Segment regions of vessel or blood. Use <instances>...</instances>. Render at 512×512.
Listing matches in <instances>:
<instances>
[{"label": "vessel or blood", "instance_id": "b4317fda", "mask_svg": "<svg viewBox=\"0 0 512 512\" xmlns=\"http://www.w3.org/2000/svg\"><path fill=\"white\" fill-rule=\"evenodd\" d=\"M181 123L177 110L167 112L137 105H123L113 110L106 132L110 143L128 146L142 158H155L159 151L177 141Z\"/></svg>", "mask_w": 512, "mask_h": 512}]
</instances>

===============

Exercise description:
Repeat the data verbatim.

Output for this exercise:
Segment regions of vessel or blood. Use <instances>...</instances>. Render at 512×512.
Listing matches in <instances>:
<instances>
[{"label": "vessel or blood", "instance_id": "b4317fda", "mask_svg": "<svg viewBox=\"0 0 512 512\" xmlns=\"http://www.w3.org/2000/svg\"><path fill=\"white\" fill-rule=\"evenodd\" d=\"M181 123L177 110L167 112L137 105H123L113 110L106 132L110 143L128 146L142 158H155L159 151L177 141Z\"/></svg>", "mask_w": 512, "mask_h": 512}]
</instances>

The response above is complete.